Your task: Return the opening lines of the material, word for word. End with the line that contains "yellow vase [152,287,201,364]".

Data records:
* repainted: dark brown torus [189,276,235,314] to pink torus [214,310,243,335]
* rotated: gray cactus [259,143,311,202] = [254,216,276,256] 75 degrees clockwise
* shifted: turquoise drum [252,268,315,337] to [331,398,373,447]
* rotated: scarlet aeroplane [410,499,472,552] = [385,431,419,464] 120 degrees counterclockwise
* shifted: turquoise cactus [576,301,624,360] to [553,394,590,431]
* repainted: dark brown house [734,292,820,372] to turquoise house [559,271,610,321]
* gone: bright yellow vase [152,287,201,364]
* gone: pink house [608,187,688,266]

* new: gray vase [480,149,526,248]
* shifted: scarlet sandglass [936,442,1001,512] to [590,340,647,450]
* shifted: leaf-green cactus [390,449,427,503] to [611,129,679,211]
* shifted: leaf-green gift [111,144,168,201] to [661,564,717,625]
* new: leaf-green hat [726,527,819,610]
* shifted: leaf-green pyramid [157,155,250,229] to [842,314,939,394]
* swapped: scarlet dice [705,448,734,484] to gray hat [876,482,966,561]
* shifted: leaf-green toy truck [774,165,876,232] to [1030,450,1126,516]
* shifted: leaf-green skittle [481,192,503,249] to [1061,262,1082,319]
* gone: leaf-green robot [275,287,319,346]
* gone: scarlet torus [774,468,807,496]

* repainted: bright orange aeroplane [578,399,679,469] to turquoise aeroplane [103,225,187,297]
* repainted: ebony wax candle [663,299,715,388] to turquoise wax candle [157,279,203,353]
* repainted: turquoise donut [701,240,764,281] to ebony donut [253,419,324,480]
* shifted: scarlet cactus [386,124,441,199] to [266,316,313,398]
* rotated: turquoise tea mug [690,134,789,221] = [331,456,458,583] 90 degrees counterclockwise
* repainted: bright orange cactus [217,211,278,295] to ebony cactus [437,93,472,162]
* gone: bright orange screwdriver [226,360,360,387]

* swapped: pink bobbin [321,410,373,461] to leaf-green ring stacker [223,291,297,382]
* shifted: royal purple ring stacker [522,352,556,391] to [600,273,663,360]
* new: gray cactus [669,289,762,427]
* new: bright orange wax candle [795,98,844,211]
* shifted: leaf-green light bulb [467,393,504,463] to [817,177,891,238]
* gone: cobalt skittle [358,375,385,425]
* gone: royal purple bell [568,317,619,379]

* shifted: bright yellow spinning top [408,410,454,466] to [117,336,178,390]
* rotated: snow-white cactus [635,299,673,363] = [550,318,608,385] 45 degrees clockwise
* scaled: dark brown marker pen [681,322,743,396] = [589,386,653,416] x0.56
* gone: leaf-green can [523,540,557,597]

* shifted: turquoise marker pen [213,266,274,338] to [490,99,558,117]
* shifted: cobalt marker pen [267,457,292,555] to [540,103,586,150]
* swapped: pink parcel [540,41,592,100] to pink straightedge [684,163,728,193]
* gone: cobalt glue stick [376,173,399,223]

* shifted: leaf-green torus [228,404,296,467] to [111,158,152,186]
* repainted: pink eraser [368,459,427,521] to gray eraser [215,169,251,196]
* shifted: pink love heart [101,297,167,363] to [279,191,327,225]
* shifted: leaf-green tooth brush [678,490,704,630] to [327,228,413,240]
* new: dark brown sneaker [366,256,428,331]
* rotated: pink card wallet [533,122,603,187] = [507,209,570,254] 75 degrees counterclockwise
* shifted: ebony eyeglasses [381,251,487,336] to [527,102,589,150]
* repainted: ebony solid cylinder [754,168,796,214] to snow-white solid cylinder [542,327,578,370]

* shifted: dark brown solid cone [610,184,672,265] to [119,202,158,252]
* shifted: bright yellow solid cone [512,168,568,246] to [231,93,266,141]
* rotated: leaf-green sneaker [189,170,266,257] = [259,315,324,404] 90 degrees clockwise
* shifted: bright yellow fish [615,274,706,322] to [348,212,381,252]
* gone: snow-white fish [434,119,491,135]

Output of the task:
* repainted: dark brown torus [189,276,235,314] to pink torus [214,310,243,335]
* rotated: gray cactus [259,143,311,202] = [254,216,276,256] 75 degrees clockwise
* shifted: turquoise drum [252,268,315,337] to [331,398,373,447]
* rotated: scarlet aeroplane [410,499,472,552] = [385,431,419,464] 120 degrees counterclockwise
* shifted: turquoise cactus [576,301,624,360] to [553,394,590,431]
* repainted: dark brown house [734,292,820,372] to turquoise house [559,271,610,321]
* gone: bright yellow vase [152,287,201,364]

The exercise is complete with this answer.